§ **What the task requires**:
The records below hold a stretch from the line with "(435, 215) = (298, 131): white cactus -> none" through the line with "(541, 287) = (428, 125): yellow"; return exactly those lines, ends included, and nothing more.

§ **Study material**:
((
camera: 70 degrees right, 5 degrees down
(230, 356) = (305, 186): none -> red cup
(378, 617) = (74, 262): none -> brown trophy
))
((
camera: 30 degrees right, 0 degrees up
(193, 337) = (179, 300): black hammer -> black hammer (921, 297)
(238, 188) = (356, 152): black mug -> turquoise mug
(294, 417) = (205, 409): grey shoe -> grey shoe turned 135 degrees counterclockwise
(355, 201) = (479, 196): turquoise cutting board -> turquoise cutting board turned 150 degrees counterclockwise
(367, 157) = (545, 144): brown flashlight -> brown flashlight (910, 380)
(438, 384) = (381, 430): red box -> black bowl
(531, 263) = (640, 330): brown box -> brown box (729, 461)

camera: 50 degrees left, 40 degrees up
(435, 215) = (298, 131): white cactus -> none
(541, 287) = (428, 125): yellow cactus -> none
))
§ **Result**:
(435, 215) = (298, 131): white cactus -> none
(541, 287) = (428, 125): yellow cactus -> none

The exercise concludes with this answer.